• Activity:
Copy out the data below from the line containing "green brick D1" to the line containing "green brick C4:D4", both lines included, with all images left out.

+++++

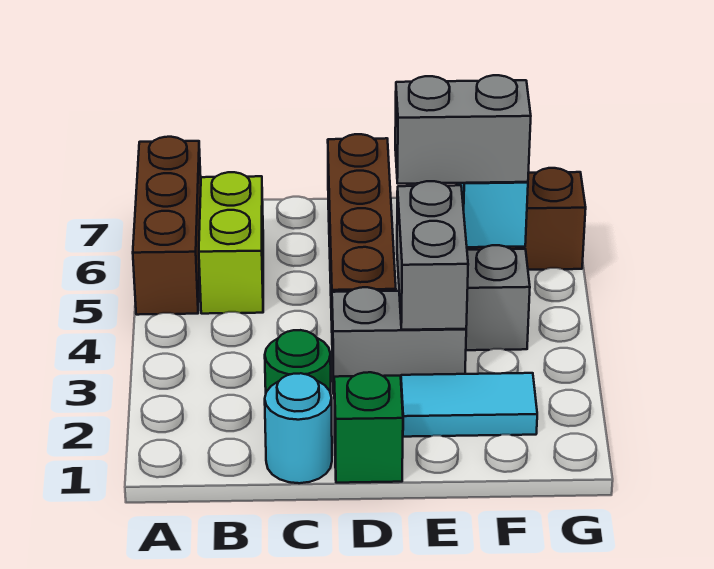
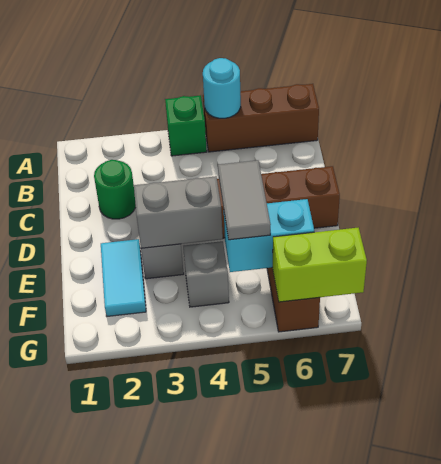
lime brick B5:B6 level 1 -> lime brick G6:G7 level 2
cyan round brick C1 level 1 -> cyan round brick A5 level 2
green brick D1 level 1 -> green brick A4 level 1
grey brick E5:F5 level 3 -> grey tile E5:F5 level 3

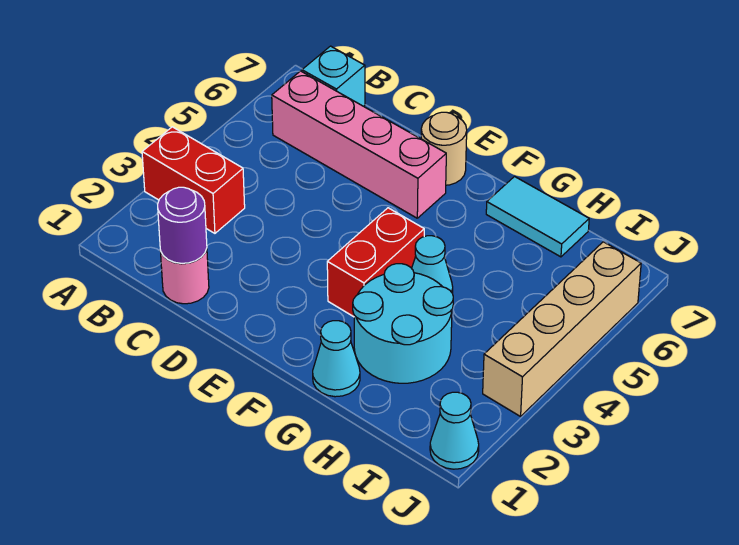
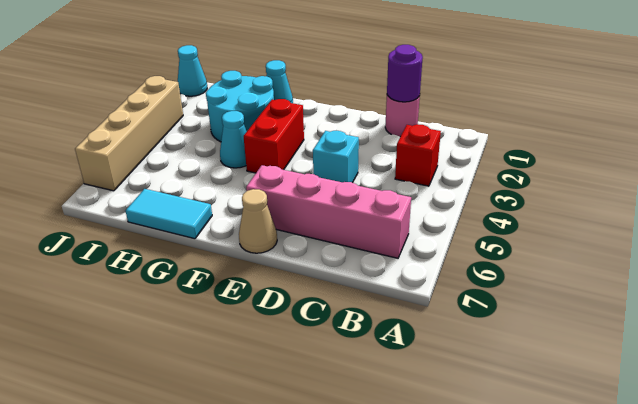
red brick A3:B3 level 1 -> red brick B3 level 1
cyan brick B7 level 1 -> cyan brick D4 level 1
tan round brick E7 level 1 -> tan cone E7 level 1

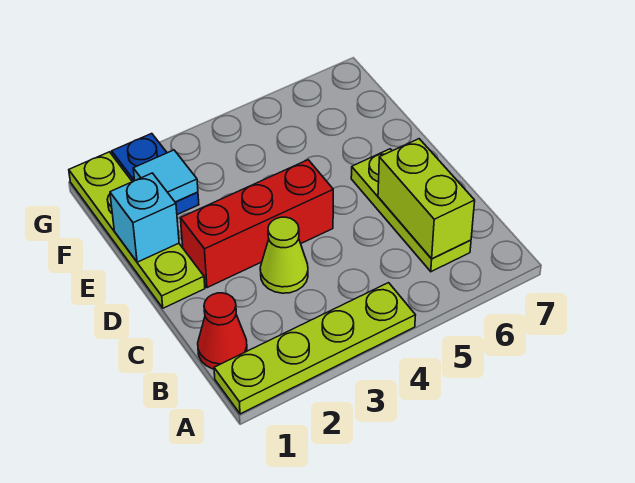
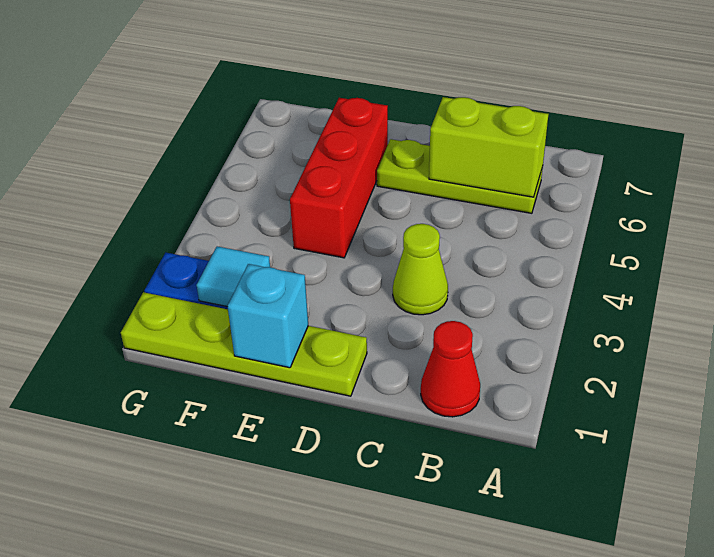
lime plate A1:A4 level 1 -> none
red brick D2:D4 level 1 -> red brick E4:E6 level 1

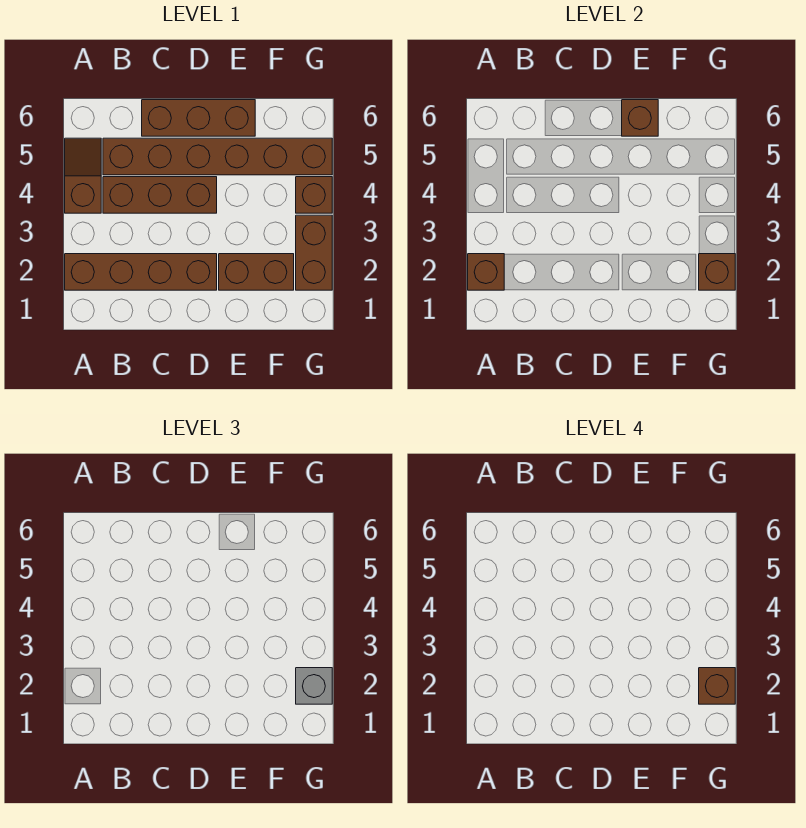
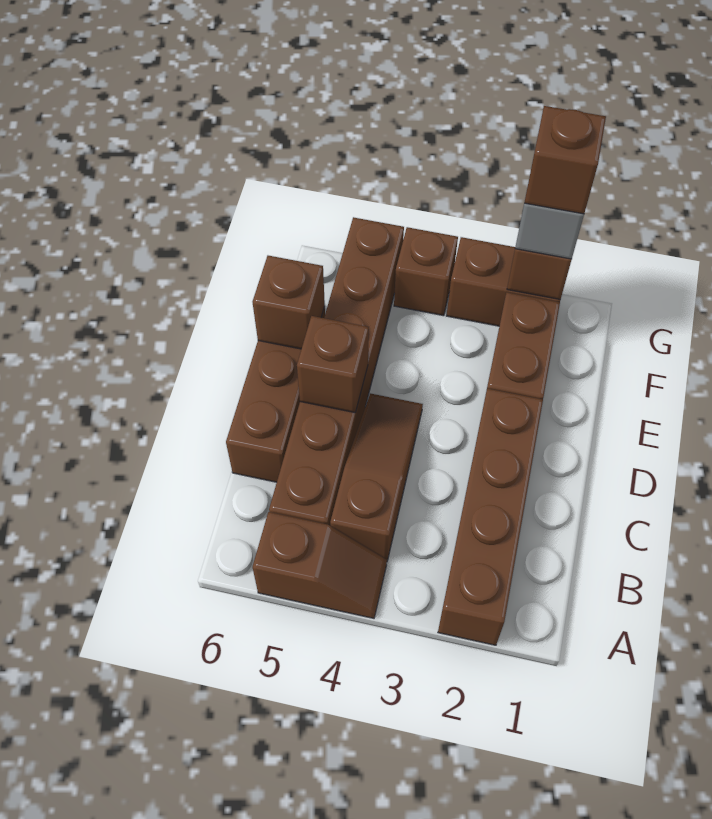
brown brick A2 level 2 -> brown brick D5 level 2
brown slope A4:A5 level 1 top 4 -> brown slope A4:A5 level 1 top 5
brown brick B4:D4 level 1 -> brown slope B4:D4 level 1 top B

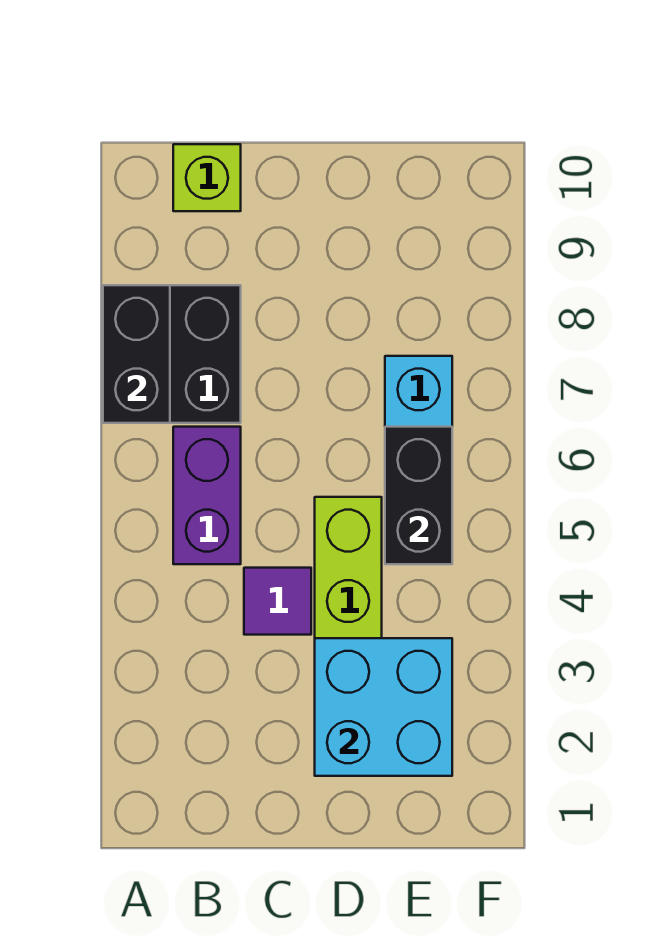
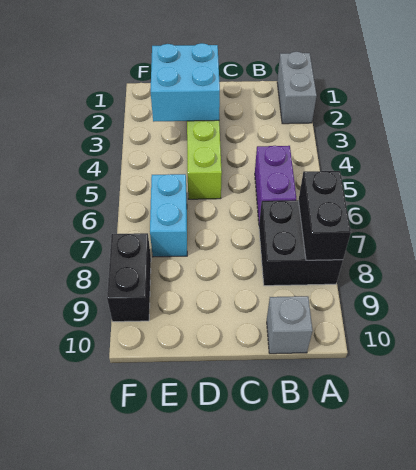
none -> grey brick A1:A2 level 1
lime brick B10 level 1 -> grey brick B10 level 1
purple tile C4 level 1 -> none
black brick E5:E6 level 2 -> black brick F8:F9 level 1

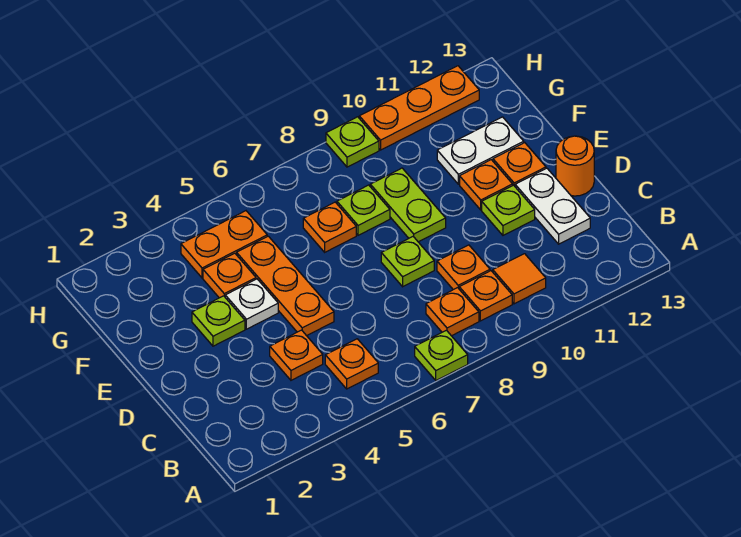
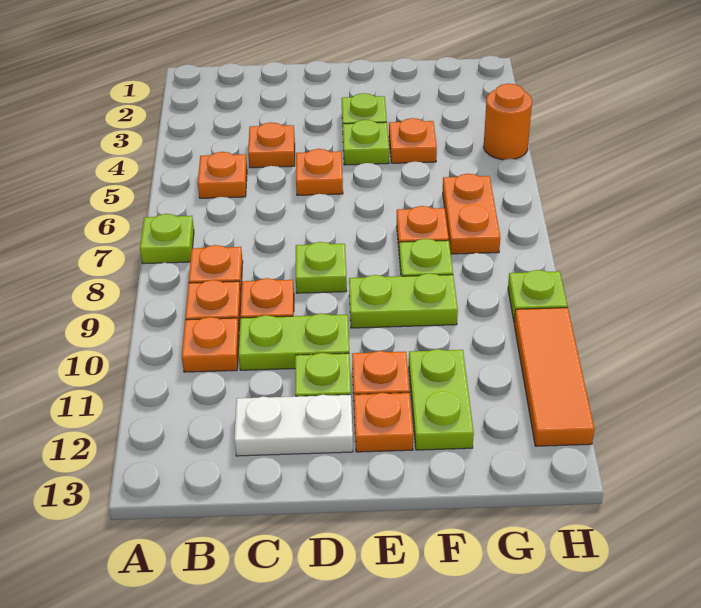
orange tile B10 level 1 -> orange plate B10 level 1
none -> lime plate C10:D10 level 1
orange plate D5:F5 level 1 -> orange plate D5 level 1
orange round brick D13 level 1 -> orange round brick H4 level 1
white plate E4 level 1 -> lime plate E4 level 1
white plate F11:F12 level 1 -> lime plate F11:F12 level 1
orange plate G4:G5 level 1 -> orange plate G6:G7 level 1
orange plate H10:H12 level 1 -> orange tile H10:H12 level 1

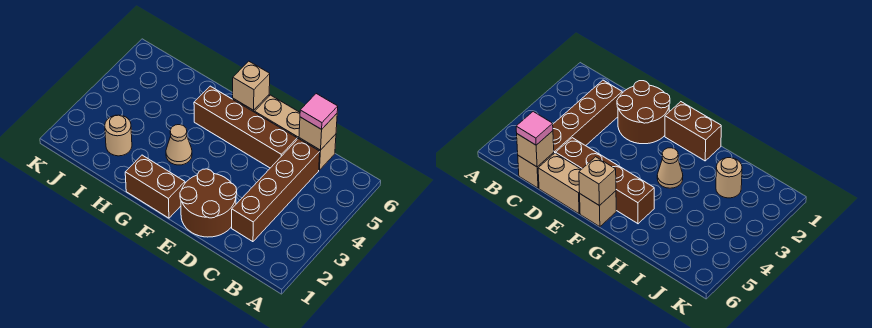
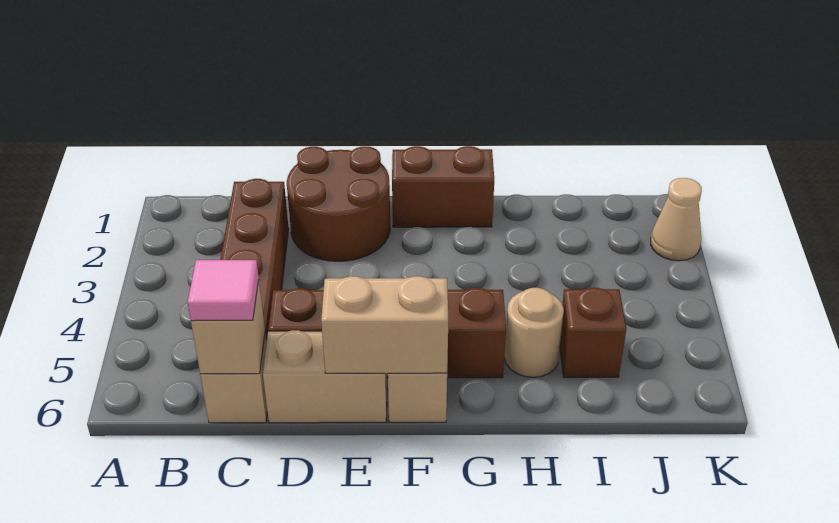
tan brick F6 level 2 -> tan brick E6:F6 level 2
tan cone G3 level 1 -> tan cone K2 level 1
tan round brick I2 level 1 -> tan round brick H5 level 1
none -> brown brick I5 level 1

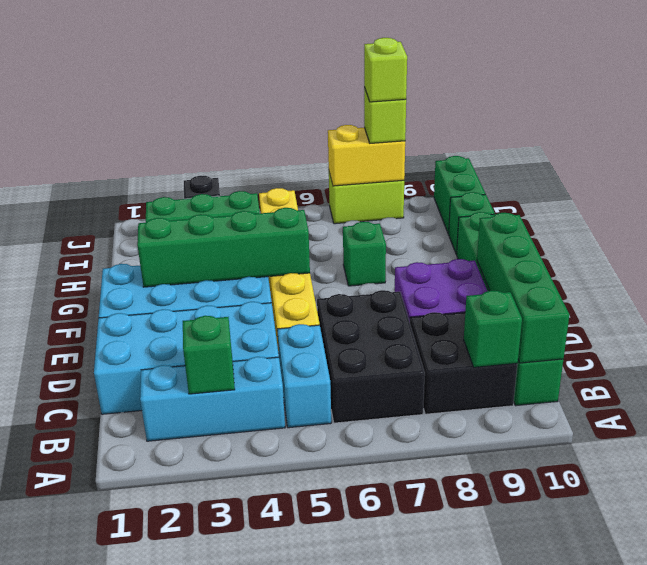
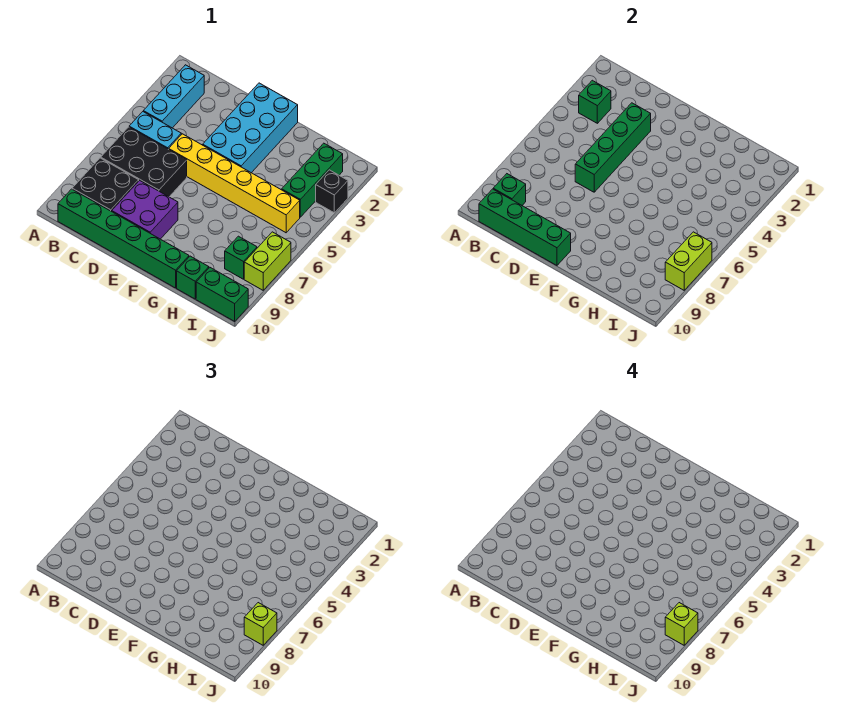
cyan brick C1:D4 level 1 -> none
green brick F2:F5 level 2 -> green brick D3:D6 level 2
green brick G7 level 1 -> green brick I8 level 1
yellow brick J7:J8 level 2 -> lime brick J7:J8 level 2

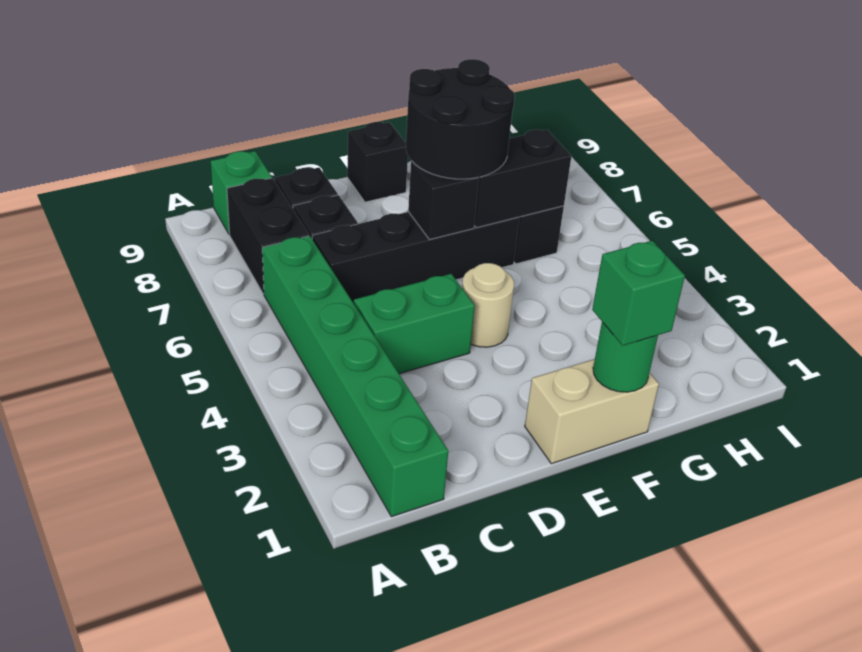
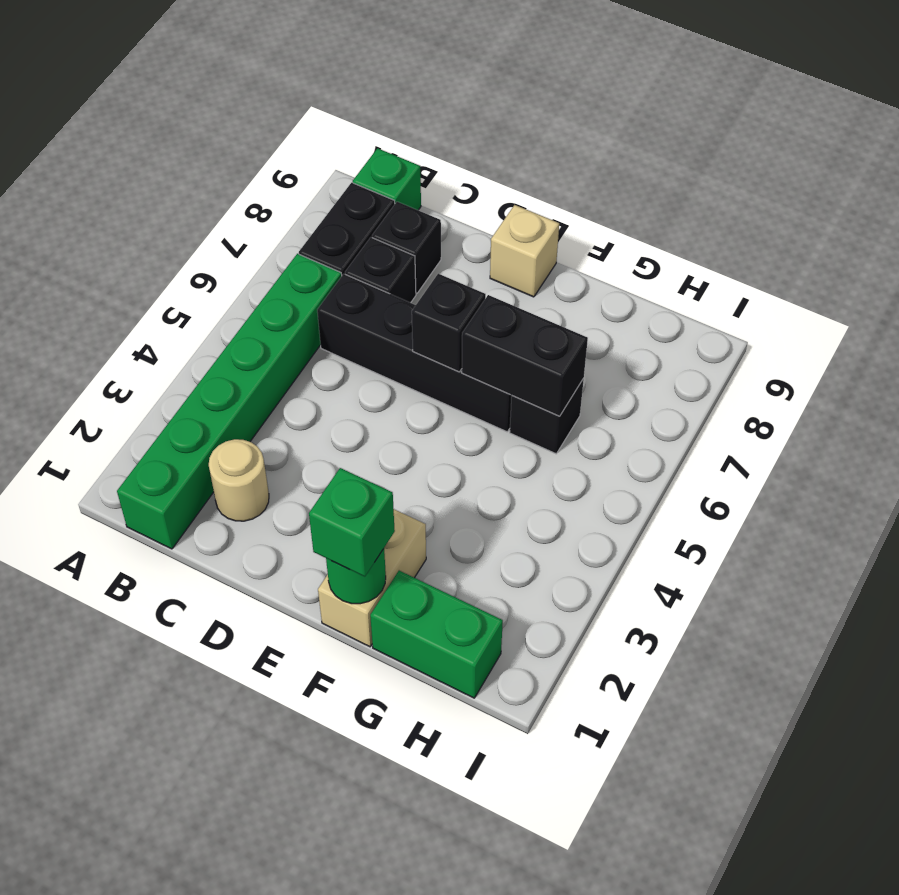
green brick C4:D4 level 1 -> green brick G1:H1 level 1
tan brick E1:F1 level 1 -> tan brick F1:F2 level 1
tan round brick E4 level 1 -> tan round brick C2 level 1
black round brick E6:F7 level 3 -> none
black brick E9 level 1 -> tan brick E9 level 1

+++++

• Response:
green brick D1 level 1 -> green brick A4 level 1
grey brick E5:F5 level 3 -> grey tile E5:F5 level 3

red brick A3:B3 level 1 -> red brick B3 level 1
cyan brick B7 level 1 -> cyan brick D4 level 1
tan round brick E7 level 1 -> tan cone E7 level 1

lime plate A1:A4 level 1 -> none
red brick D2:D4 level 1 -> red brick E4:E6 level 1

brown brick A2 level 2 -> brown brick D5 level 2
brown slope A4:A5 level 1 top 4 -> brown slope A4:A5 level 1 top 5
brown brick B4:D4 level 1 -> brown slope B4:D4 level 1 top B

none -> grey brick A1:A2 level 1
lime brick B10 level 1 -> grey brick B10 level 1
purple tile C4 level 1 -> none
black brick E5:E6 level 2 -> black brick F8:F9 level 1

orange tile B10 level 1 -> orange plate B10 level 1
none -> lime plate C10:D10 level 1
orange plate D5:F5 level 1 -> orange plate D5 level 1
orange round brick D13 level 1 -> orange round brick H4 level 1
white plate E4 level 1 -> lime plate E4 level 1
white plate F11:F12 level 1 -> lime plate F11:F12 level 1
orange plate G4:G5 level 1 -> orange plate G6:G7 level 1
orange plate H10:H12 level 1 -> orange tile H10:H12 level 1

tan brick F6 level 2 -> tan brick E6:F6 level 2
tan cone G3 level 1 -> tan cone K2 level 1
tan round brick I2 level 1 -> tan round brick H5 level 1
none -> brown brick I5 level 1

cyan brick C1:D4 level 1 -> none
green brick F2:F5 level 2 -> green brick D3:D6 level 2
green brick G7 level 1 -> green brick I8 level 1
yellow brick J7:J8 level 2 -> lime brick J7:J8 level 2

green brick C4:D4 level 1 -> green brick G1:H1 level 1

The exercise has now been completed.